§ Goal of the exercise
Please return each of the entries that follow, unchanged in every word.

━━━━━ Material to process

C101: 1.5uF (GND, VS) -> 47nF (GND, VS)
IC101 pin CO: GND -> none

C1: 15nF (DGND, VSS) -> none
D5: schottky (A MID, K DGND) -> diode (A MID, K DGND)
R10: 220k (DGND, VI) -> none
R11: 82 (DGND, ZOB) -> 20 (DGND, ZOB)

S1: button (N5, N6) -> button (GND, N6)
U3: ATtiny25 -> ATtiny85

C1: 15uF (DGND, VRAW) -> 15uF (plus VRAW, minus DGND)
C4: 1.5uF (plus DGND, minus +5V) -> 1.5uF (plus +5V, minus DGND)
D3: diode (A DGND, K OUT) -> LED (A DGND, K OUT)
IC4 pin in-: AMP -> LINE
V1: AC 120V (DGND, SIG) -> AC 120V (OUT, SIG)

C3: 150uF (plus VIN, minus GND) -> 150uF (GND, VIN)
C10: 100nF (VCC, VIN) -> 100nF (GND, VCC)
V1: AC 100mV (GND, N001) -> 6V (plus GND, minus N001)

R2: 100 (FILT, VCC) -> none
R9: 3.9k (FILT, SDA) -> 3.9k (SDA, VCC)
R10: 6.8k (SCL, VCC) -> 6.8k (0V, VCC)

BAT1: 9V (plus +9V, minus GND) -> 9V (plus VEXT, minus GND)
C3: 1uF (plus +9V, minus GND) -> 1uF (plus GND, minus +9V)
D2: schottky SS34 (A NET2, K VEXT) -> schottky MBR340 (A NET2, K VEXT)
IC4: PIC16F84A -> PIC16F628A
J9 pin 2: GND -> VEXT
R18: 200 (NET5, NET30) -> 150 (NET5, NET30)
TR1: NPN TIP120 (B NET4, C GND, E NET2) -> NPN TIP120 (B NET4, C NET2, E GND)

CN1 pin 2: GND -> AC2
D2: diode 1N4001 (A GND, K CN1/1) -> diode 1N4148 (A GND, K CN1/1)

━━━━━━━━━━

§ Exercise output
C101: 1.5uF (GND, VS) -> 47nF (GND, VS)
IC101 pin CO: GND -> none

C1: 15nF (DGND, VSS) -> none
D5: schottky (A MID, K DGND) -> diode (A MID, K DGND)
R10: 220k (DGND, VI) -> none
R11: 82 (DGND, ZOB) -> 20 (DGND, ZOB)

S1: button (N5, N6) -> button (GND, N6)
U3: ATtiny25 -> ATtiny85

C1: 15uF (DGND, VRAW) -> 15uF (plus VRAW, minus DGND)
C4: 1.5uF (plus DGND, minus +5V) -> 1.5uF (plus +5V, minus DGND)
D3: diode (A DGND, K OUT) -> LED (A DGND, K OUT)
IC4 pin in-: AMP -> LINE
V1: AC 120V (DGND, SIG) -> AC 120V (OUT, SIG)

C3: 150uF (plus VIN, minus GND) -> 150uF (GND, VIN)
C10: 100nF (VCC, VIN) -> 100nF (GND, VCC)
V1: AC 100mV (GND, N001) -> 6V (plus GND, minus N001)

R2: 100 (FILT, VCC) -> none
R9: 3.9k (FILT, SDA) -> 3.9k (SDA, VCC)
R10: 6.8k (SCL, VCC) -> 6.8k (0V, VCC)

BAT1: 9V (plus +9V, minus GND) -> 9V (plus VEXT, minus GND)
C3: 1uF (plus +9V, minus GND) -> 1uF (plus GND, minus +9V)
D2: schottky SS34 (A NET2, K VEXT) -> schottky MBR340 (A NET2, K VEXT)
IC4: PIC16F84A -> PIC16F628A
J9 pin 2: GND -> VEXT
R18: 200 (NET5, NET30) -> 150 (NET5, NET30)
TR1: NPN TIP120 (B NET4, C GND, E NET2) -> NPN TIP120 (B NET4, C NET2, E GND)

CN1 pin 2: GND -> AC2
D2: diode 1N4001 (A GND, K CN1/1) -> diode 1N4148 (A GND, K CN1/1)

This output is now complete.